Action item: All lines from the one containing "C9: 39pF (GND, XI) -> 39pF (GND, XO)" down to the one containing "D2: zener 5.6V (A SDA, K +9V) -> none", both ends included, are to be given again exactly; omit the rest of the listing below.

Provided data:
=====

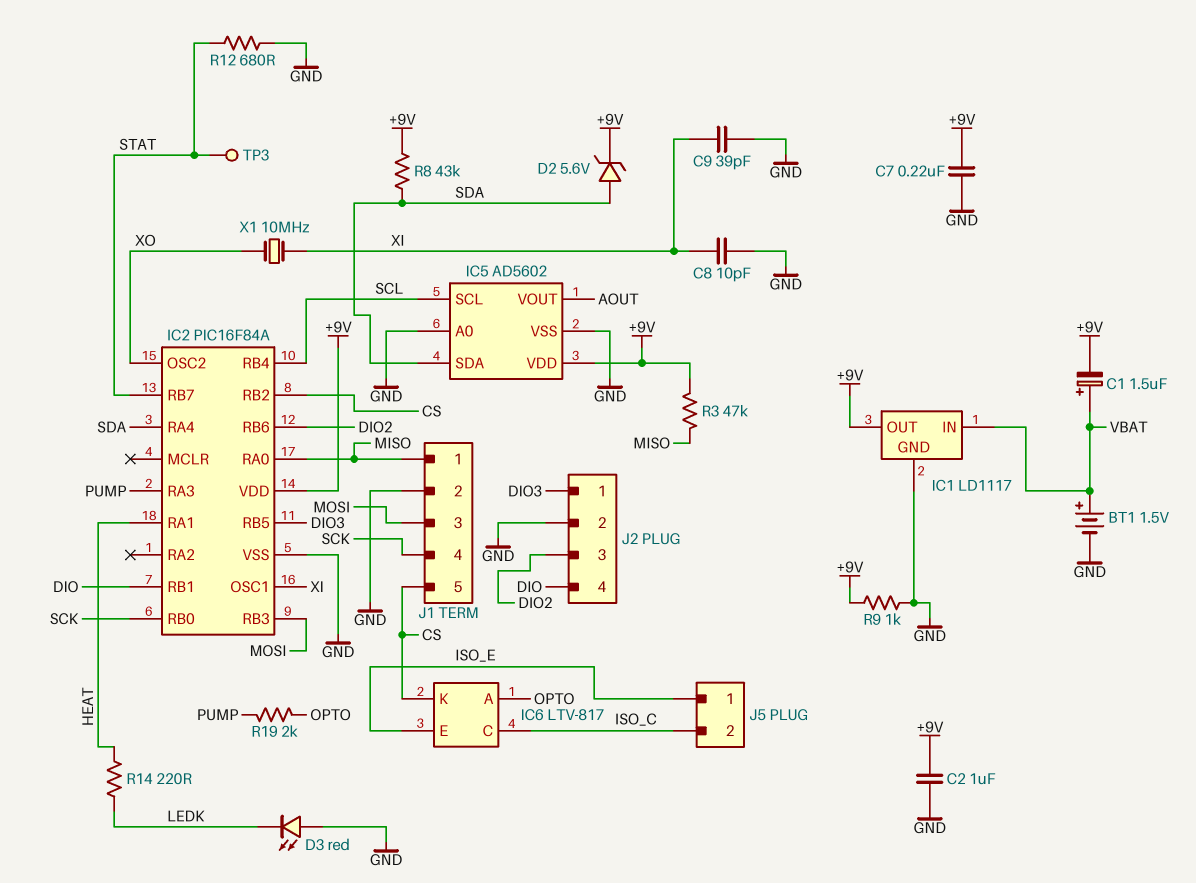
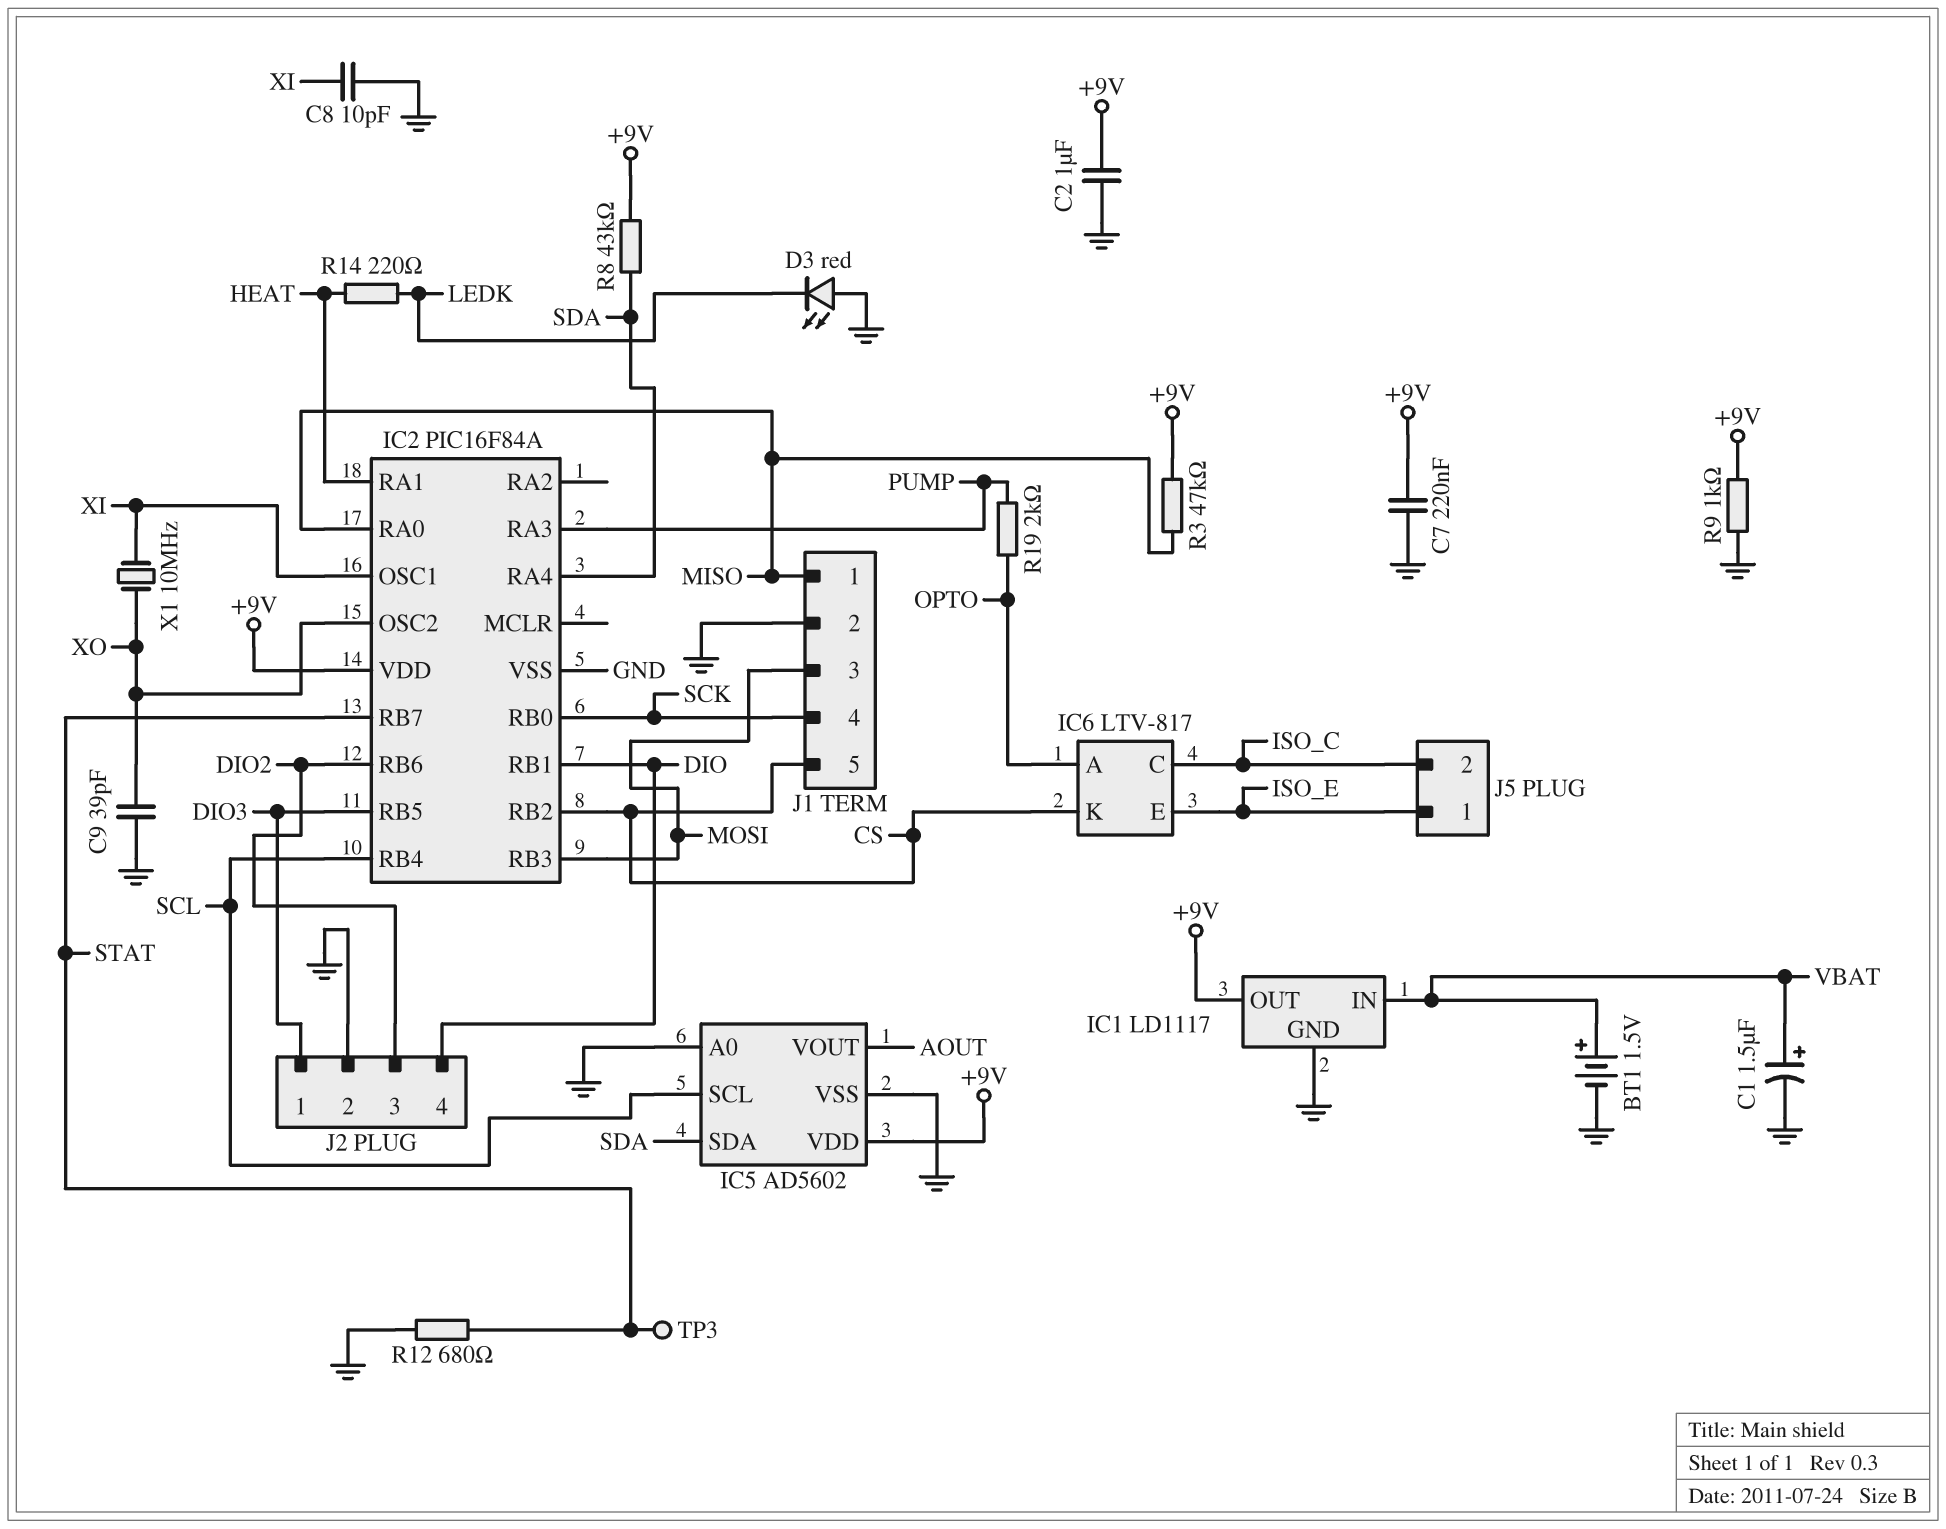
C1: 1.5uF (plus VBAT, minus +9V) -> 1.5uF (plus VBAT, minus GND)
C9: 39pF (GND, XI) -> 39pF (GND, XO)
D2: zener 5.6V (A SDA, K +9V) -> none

=====

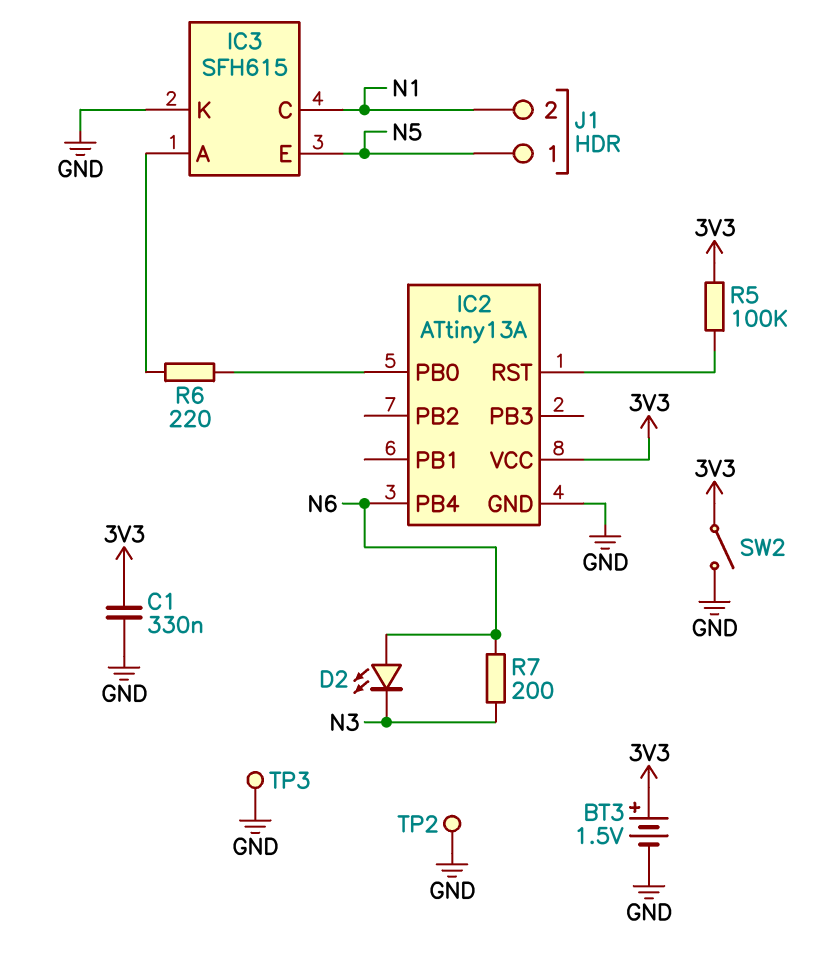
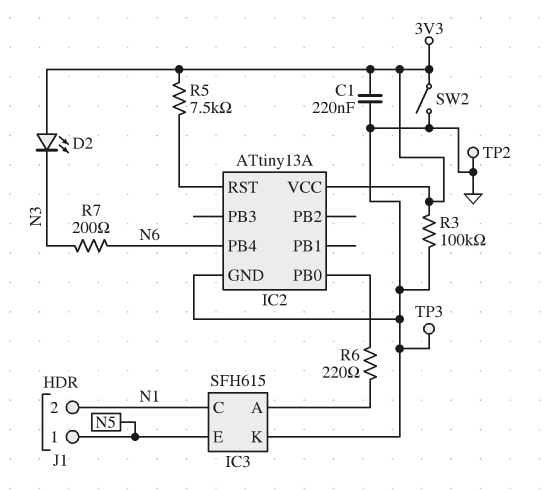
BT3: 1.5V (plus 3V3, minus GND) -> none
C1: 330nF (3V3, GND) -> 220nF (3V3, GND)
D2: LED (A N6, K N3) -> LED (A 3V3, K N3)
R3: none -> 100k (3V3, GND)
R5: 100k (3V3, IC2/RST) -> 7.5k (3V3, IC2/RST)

=====

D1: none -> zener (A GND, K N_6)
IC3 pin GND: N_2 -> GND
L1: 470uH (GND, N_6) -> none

=====

Solution for this task:
C9: 39pF (GND, XI) -> 39pF (GND, XO)
D2: zener 5.6V (A SDA, K +9V) -> none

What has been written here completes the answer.